# [YOUR OBJECTIVE]
When you respond, write out each entry exactly as it stands.

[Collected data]
------------------------------------------------------------

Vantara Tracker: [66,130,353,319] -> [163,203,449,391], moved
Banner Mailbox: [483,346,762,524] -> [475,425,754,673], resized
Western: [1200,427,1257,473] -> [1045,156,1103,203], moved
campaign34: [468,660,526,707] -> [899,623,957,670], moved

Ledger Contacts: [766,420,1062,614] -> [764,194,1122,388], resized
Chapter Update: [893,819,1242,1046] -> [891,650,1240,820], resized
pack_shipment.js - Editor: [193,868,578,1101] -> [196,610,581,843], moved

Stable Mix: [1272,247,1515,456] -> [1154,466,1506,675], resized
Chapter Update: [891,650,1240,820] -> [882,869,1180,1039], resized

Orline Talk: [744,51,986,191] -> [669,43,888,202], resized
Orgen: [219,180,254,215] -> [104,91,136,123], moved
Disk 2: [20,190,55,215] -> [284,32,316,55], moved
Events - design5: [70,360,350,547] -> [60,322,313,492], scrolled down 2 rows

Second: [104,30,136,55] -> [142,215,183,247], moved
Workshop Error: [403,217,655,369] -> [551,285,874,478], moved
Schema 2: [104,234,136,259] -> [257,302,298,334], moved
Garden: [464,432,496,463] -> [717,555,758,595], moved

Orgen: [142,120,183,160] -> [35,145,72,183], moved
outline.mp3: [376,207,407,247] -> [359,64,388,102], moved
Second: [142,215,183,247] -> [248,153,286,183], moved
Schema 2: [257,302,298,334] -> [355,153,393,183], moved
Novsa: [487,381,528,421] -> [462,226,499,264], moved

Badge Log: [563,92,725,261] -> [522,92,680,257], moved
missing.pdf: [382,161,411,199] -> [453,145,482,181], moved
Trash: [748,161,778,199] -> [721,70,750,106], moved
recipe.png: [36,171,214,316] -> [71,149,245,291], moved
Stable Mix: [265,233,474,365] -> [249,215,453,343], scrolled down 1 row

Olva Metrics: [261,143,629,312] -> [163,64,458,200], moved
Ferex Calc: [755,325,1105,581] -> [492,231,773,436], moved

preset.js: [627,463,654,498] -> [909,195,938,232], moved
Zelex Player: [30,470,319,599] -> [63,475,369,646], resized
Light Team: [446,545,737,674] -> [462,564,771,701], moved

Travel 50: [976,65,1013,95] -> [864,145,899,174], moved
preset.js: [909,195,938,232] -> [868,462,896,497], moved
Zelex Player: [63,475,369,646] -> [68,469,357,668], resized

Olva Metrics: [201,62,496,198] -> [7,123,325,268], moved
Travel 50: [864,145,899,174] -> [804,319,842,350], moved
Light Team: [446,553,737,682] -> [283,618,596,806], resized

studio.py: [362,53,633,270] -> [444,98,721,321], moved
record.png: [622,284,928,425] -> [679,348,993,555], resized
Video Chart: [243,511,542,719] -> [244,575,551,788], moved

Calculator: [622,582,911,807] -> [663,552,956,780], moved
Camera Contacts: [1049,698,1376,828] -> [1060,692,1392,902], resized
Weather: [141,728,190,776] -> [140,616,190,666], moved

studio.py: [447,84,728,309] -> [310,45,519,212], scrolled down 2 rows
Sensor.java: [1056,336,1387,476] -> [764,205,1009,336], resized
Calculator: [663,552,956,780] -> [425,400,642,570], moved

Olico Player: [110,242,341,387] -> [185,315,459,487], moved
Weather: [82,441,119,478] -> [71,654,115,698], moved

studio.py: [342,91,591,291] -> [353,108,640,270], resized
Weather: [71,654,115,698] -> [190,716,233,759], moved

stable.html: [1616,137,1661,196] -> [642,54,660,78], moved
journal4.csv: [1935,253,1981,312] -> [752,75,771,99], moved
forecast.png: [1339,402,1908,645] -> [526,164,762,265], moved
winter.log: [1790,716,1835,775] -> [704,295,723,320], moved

------------------------------------------------------------

# [ANSWER BELOW]
Vantara Tracker: [66,130,353,319] -> [163,203,449,391], moved
Banner Mailbox: [483,346,762,524] -> [475,425,754,673], resized
Western: [1200,427,1257,473] -> [1045,156,1103,203], moved
campaign34: [468,660,526,707] -> [899,623,957,670], moved

Ledger Contacts: [766,420,1062,614] -> [764,194,1122,388], resized
Chapter Update: [893,819,1242,1046] -> [891,650,1240,820], resized
pack_shipment.js - Editor: [193,868,578,1101] -> [196,610,581,843], moved

Stable Mix: [1272,247,1515,456] -> [1154,466,1506,675], resized
Chapter Update: [891,650,1240,820] -> [882,869,1180,1039], resized

Orline Talk: [744,51,986,191] -> [669,43,888,202], resized
Orgen: [219,180,254,215] -> [104,91,136,123], moved
Disk 2: [20,190,55,215] -> [284,32,316,55], moved
Events - design5: [70,360,350,547] -> [60,322,313,492], scrolled down 2 rows

Second: [104,30,136,55] -> [142,215,183,247], moved
Workshop Error: [403,217,655,369] -> [551,285,874,478], moved
Schema 2: [104,234,136,259] -> [257,302,298,334], moved
Garden: [464,432,496,463] -> [717,555,758,595], moved

Orgen: [142,120,183,160] -> [35,145,72,183], moved
outline.mp3: [376,207,407,247] -> [359,64,388,102], moved
Second: [142,215,183,247] -> [248,153,286,183], moved
Schema 2: [257,302,298,334] -> [355,153,393,183], moved
Novsa: [487,381,528,421] -> [462,226,499,264], moved

Badge Log: [563,92,725,261] -> [522,92,680,257], moved
missing.pdf: [382,161,411,199] -> [453,145,482,181], moved
Trash: [748,161,778,199] -> [721,70,750,106], moved
recipe.png: [36,171,214,316] -> [71,149,245,291], moved
Stable Mix: [265,233,474,365] -> [249,215,453,343], scrolled down 1 row

Olva Metrics: [261,143,629,312] -> [163,64,458,200], moved
Ferex Calc: [755,325,1105,581] -> [492,231,773,436], moved

preset.js: [627,463,654,498] -> [909,195,938,232], moved
Zelex Player: [30,470,319,599] -> [63,475,369,646], resized
Light Team: [446,545,737,674] -> [462,564,771,701], moved

Travel 50: [976,65,1013,95] -> [864,145,899,174], moved
preset.js: [909,195,938,232] -> [868,462,896,497], moved
Zelex Player: [63,475,369,646] -> [68,469,357,668], resized

Olva Metrics: [201,62,496,198] -> [7,123,325,268], moved
Travel 50: [864,145,899,174] -> [804,319,842,350], moved
Light Team: [446,553,737,682] -> [283,618,596,806], resized

studio.py: [362,53,633,270] -> [444,98,721,321], moved
record.png: [622,284,928,425] -> [679,348,993,555], resized
Video Chart: [243,511,542,719] -> [244,575,551,788], moved

Calculator: [622,582,911,807] -> [663,552,956,780], moved
Camera Contacts: [1049,698,1376,828] -> [1060,692,1392,902], resized
Weather: [141,728,190,776] -> [140,616,190,666], moved

studio.py: [447,84,728,309] -> [310,45,519,212], scrolled down 2 rows
Sensor.java: [1056,336,1387,476] -> [764,205,1009,336], resized
Calculator: [663,552,956,780] -> [425,400,642,570], moved

Olico Player: [110,242,341,387] -> [185,315,459,487], moved
Weather: [82,441,119,478] -> [71,654,115,698], moved

studio.py: [342,91,591,291] -> [353,108,640,270], resized
Weather: [71,654,115,698] -> [190,716,233,759], moved

stable.html: [1616,137,1661,196] -> [642,54,660,78], moved
journal4.csv: [1935,253,1981,312] -> [752,75,771,99], moved
forecast.png: [1339,402,1908,645] -> [526,164,762,265], moved
winter.log: [1790,716,1835,775] -> [704,295,723,320], moved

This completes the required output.